▸ **What you need to do**:
Give the lines again exactly as they appear, from the first line of the listing through the line containing "red fish: [249,184,313,209]", and omit every picture.

*** Excerpted records

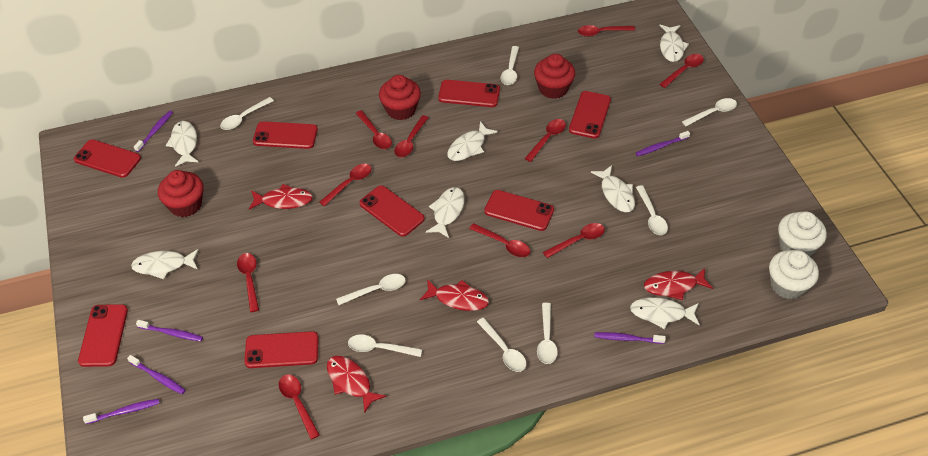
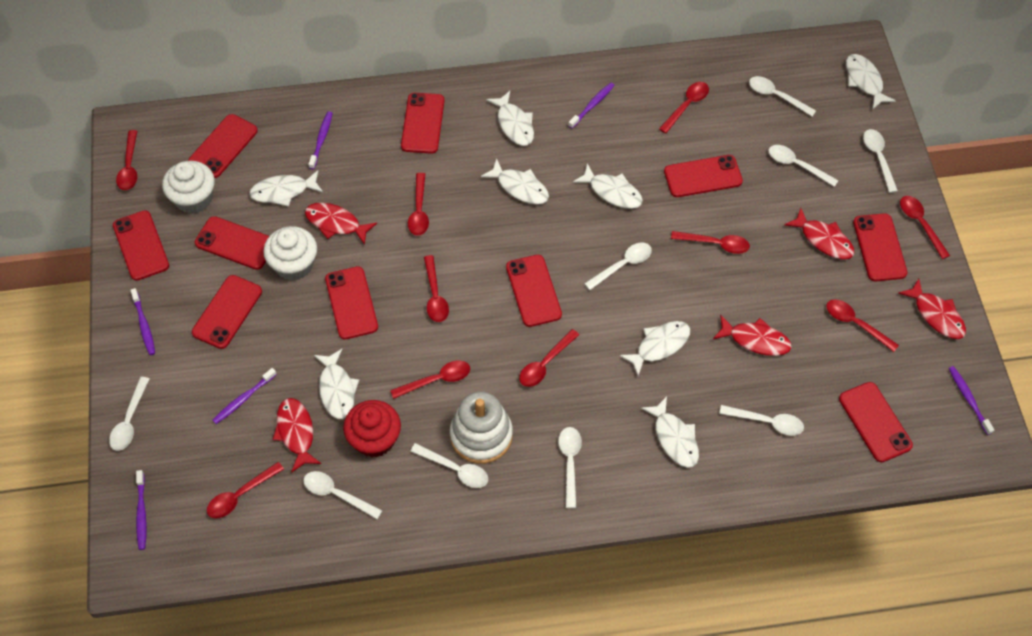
red cupcake: [158,170,204,217] [379,75,421,120] [534,54,575,99] = 3 -> [343,400,401,458] = 1
red fish: [249,184,313,209] [327,356,386,413] [420,279,489,311] [644,268,713,300] = 4 -> [272,398,321,473] [305,203,377,245] [713,315,792,356] [784,208,855,259] [898,278,966,339] = 5
red phone: [74,139,141,178] [78,304,128,367] [244,331,319,368] [253,121,318,149] [359,186,425,237] [438,80,500,107] [484,190,554,231] [569,91,611,139] = 8 -> [113,210,169,281] [188,114,258,178] [192,275,262,349] [195,216,269,270] [325,266,378,339] [401,93,444,154] [506,255,562,327] [664,155,743,197] [839,382,913,462] [853,213,907,281] = 10
white fish: [131,249,199,279] [166,121,198,167] [426,187,465,238] [447,121,498,161] [591,165,635,212] [630,297,700,329] [659,25,689,62] = 7 -> [249,170,323,207] [314,349,359,419] [481,158,549,204] [486,91,534,146] [573,164,643,209] [619,321,690,376] [641,396,699,468] [846,54,896,110] = 8
white spoon: [220,97,274,130] [336,274,406,305] [348,334,422,357] [477,318,526,372] [501,46,519,85] [537,303,558,364] [636,185,668,235] [682,98,737,126] = 8 -> [109,377,150,451] [303,471,383,519] [410,443,488,488] [558,427,582,508] [584,243,652,290] [719,405,804,436] [749,76,816,117] [768,145,839,187] [863,129,898,193] = 9
white stacking toy: none = 0 -> [450,391,513,464] = 1

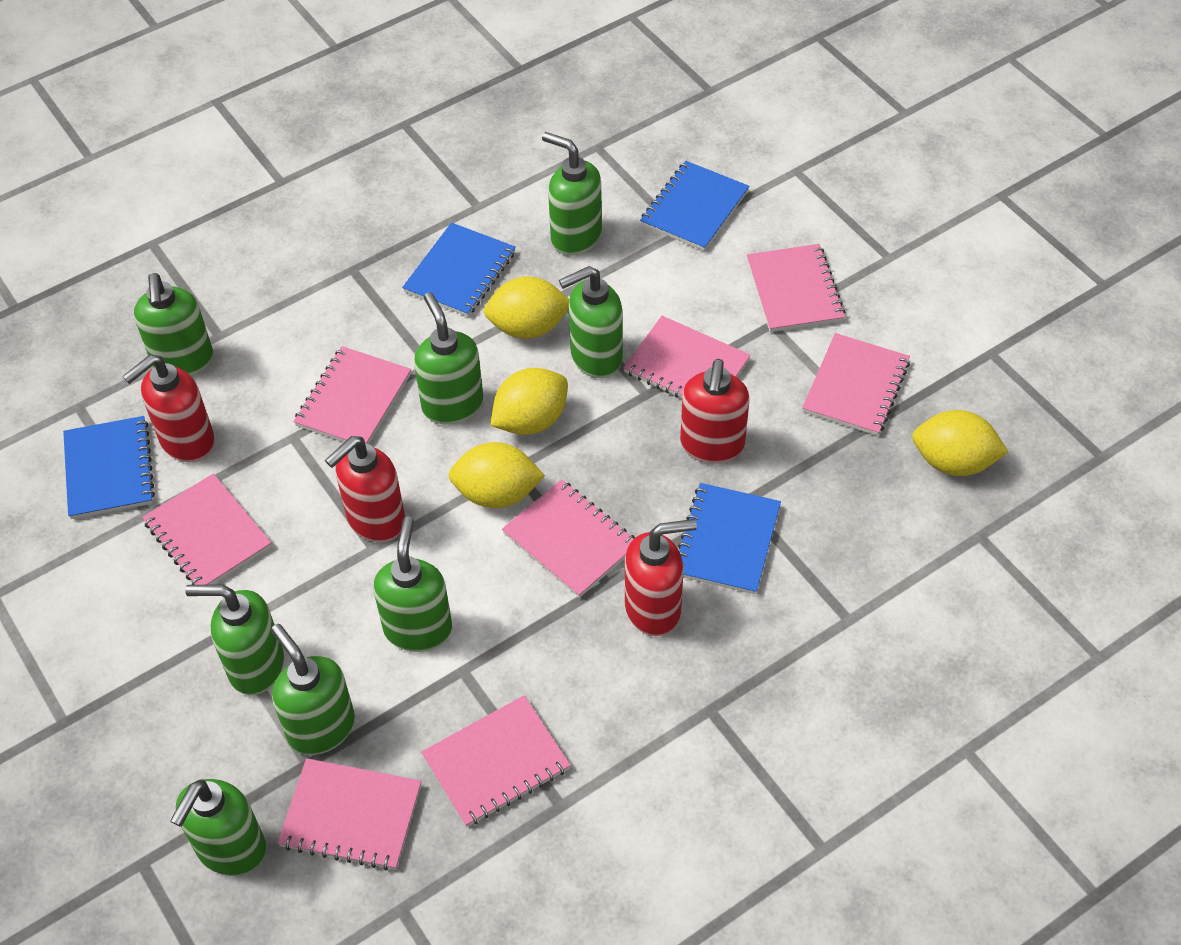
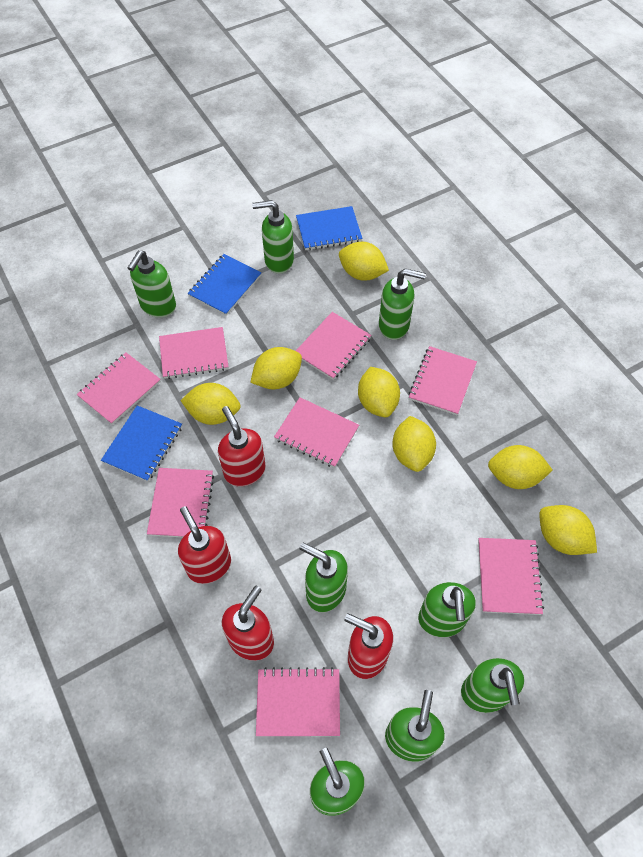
blue notebook: [63,416,155,519] [402,222,516,317] [640,161,749,251] [678,483,781,594] = 4 -> [101,405,182,482] [188,254,261,316] [296,206,363,250] = 3
yellow lemon: [448,442,545,508] [484,276,569,339] [491,368,568,435] [912,410,1008,476] = 4 -> [180,383,241,425] [250,347,302,389] [339,242,389,281] [358,367,400,418] [392,416,436,472] [488,445,552,489] [539,505,597,555] = 7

******

▸ **Output for this exercise**:
red cupcake: [158,170,204,217] [379,75,421,120] [534,54,575,99] = 3 -> [343,400,401,458] = 1
red fish: [249,184,313,209] [327,356,386,413] [420,279,489,311] [644,268,713,300] = 4 -> [272,398,321,473] [305,203,377,245] [713,315,792,356] [784,208,855,259] [898,278,966,339] = 5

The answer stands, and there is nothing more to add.